(Information supplied)

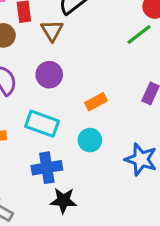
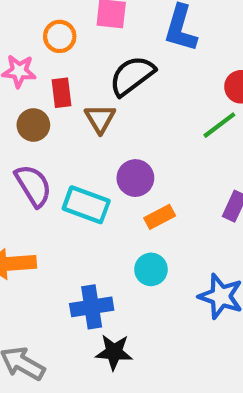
purple circle: (49, 75) -> (135, 178), moved
cyan rectangle: (42, 124) -> (86, 205), moved

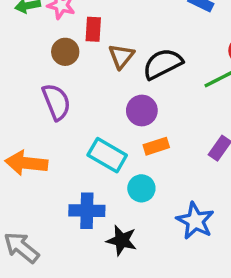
black semicircle: (132, 76) -> (163, 64), moved
cyan rectangle: (86, 205) -> (107, 155), moved
black star: (114, 352) -> (122, 240), moved

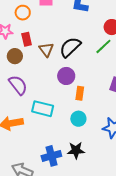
orange rectangle: (156, 146) -> (80, 93), turned -48
cyan rectangle: (107, 155) -> (43, 109), moved
blue cross: (87, 211) -> (51, 156), moved

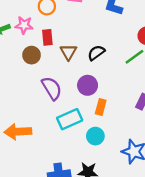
black semicircle: (70, 47) -> (96, 53), size x0.7
purple semicircle: (18, 85) -> (52, 88), moved
cyan rectangle: (43, 109) -> (70, 119), moved, turned -45

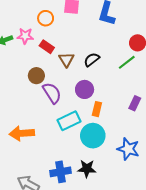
red rectangle: (47, 37) -> (47, 47), turned -48
brown circle: (32, 55) -> (36, 76), moved
cyan circle: (95, 136) -> (93, 136), size x1.5

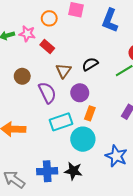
brown triangle: (66, 60) -> (63, 71), moved
brown circle: (36, 76) -> (22, 76), moved

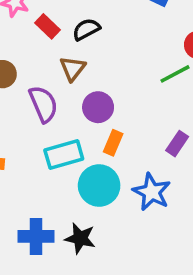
black semicircle: (90, 64) -> (86, 29), moved
blue star: (116, 156) -> (152, 192), moved

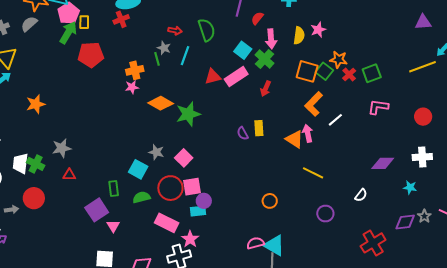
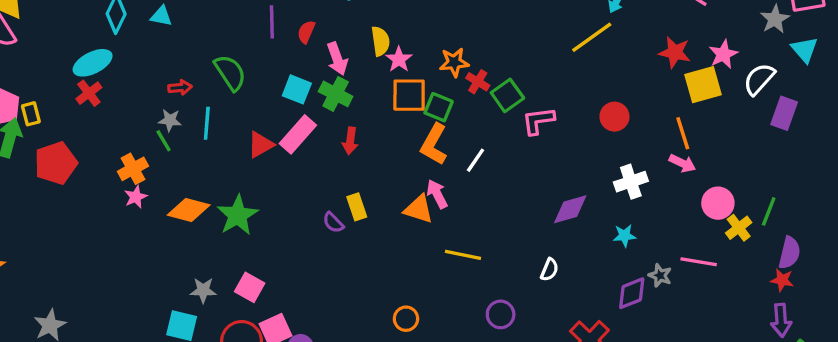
pink star: (318, 30) -> (399, 59), moved
green square: (324, 71) -> (439, 107), moved
green square: (372, 73) -> (507, 95), moved

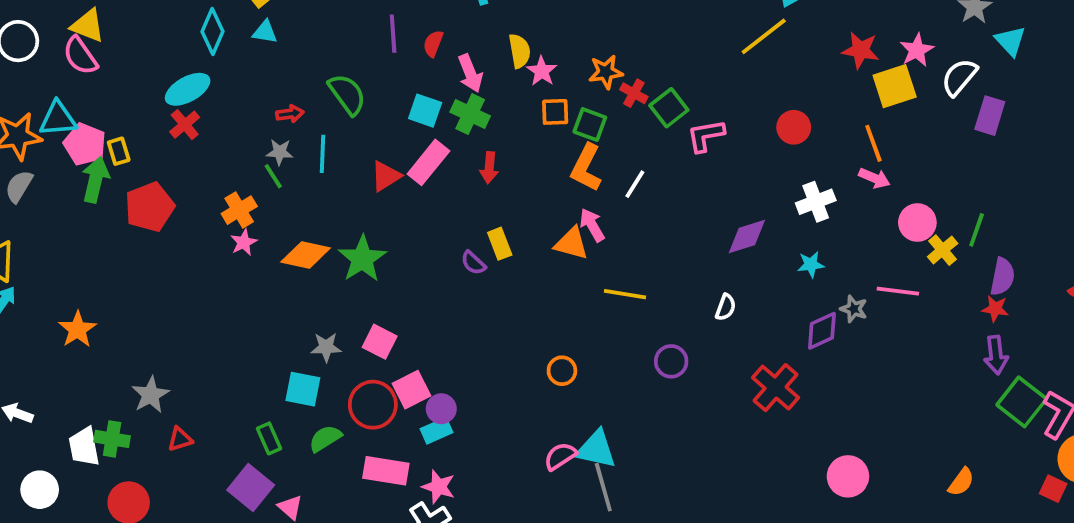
orange square: (409, 95) -> (555, 112), size x0.7

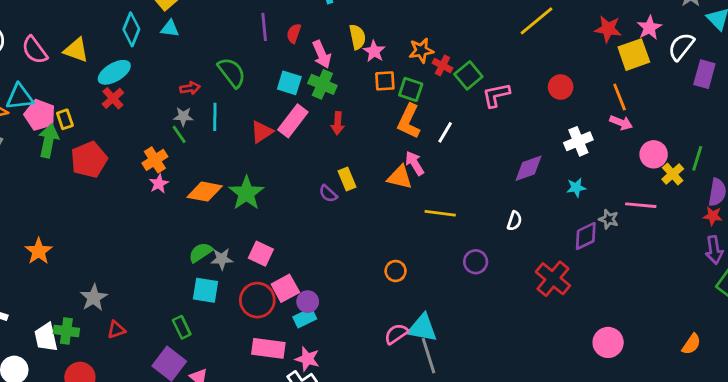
yellow triangle: (88, 26) -> (76, 50), moved
green semicircle: (325, 438) -> (201, 252), moved

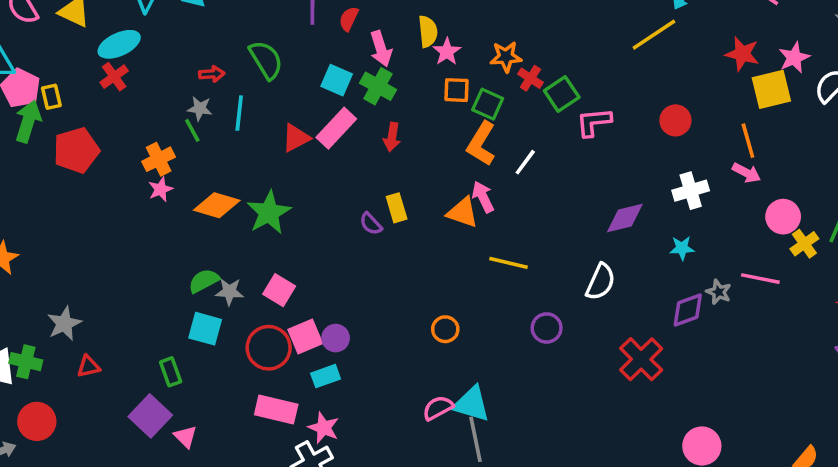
white semicircle: (514, 221) -> (601, 282), size x1.5
purple circle: (308, 302) -> (336, 338), moved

(End Information supplied)

> **Required action**
From the records above, copy exactly the lines starting at the one with "black star: (114, 352) -> (122, 240), moved" and ending at the one with "brown circle: (32, 55) -> (36, 76), moved", and no others. Pictures stay out.

> **Task answer**
black star: (114, 352) -> (122, 240), moved

orange rectangle: (156, 146) -> (80, 93), turned -48
cyan rectangle: (107, 155) -> (43, 109), moved
blue cross: (87, 211) -> (51, 156), moved

black semicircle: (70, 47) -> (96, 53), size x0.7
purple semicircle: (18, 85) -> (52, 88), moved
cyan rectangle: (43, 109) -> (70, 119), moved, turned -45

red rectangle: (47, 37) -> (47, 47), turned -48
brown circle: (32, 55) -> (36, 76), moved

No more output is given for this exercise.